╭──
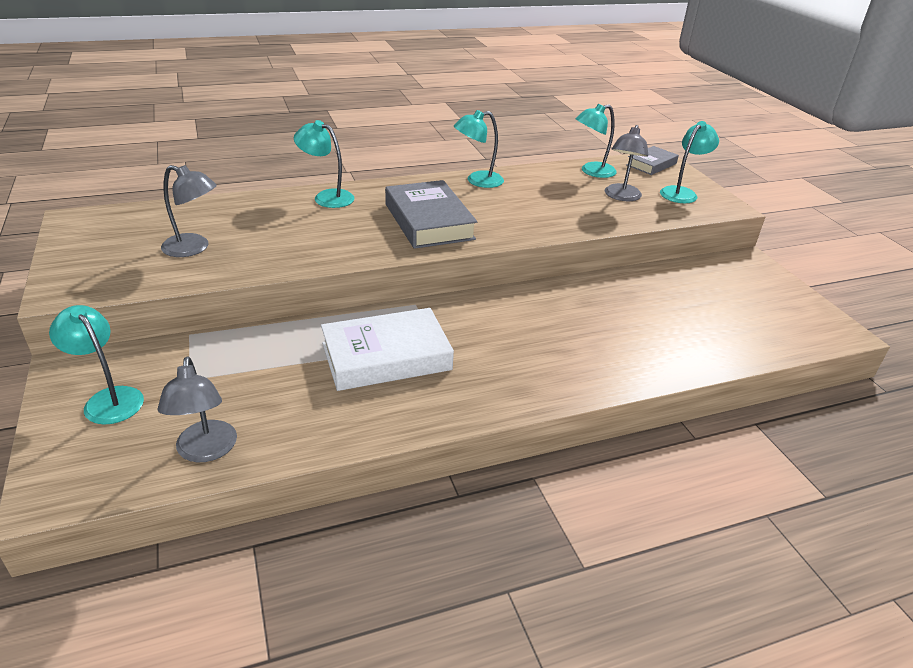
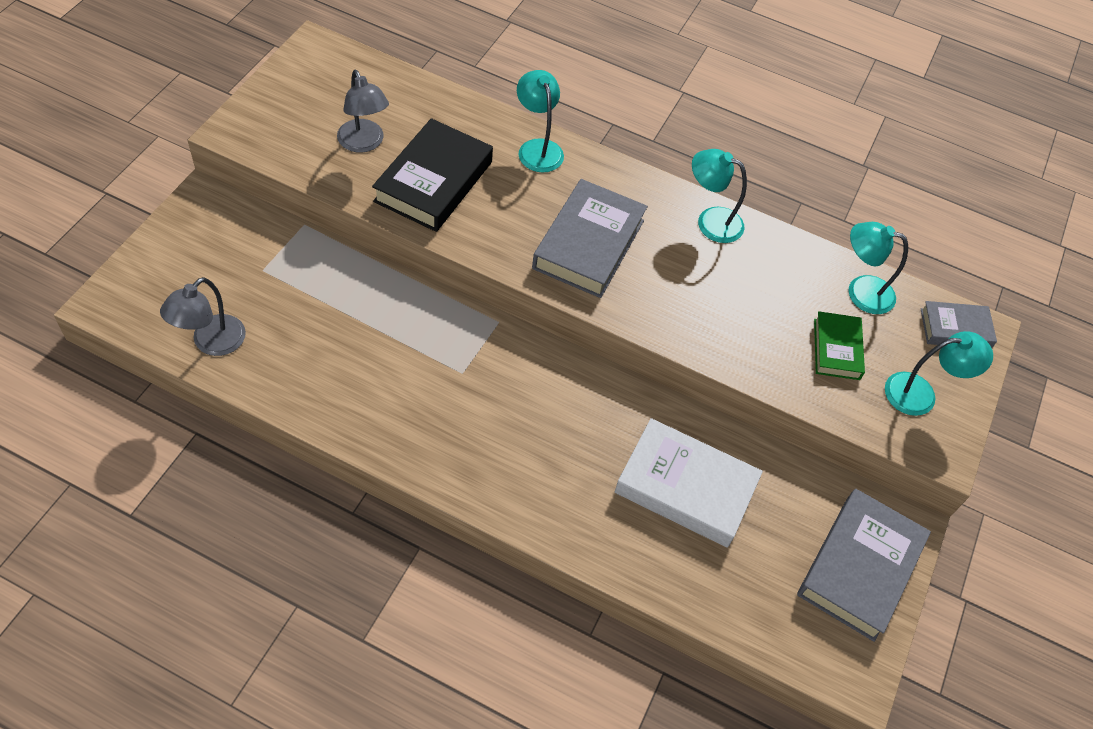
camera: 40 degrees right, 20 degrees up
turquoise lamp [49,305,144,424] -> none
white book [321,308,454,391] -> white book moved to [615,418,763,548]
grey lamp [605,125,649,201] -> green book [814,311,865,380]
none -> black book [372,118,493,232]
none -> grey book [797,489,931,642]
╰──
Activity » In the entries above, locate every line with the word "grey" and copy it.

Exercise response »
grey lamp [605,125,649,201] -> green book [814,311,865,380]
none -> grey book [797,489,931,642]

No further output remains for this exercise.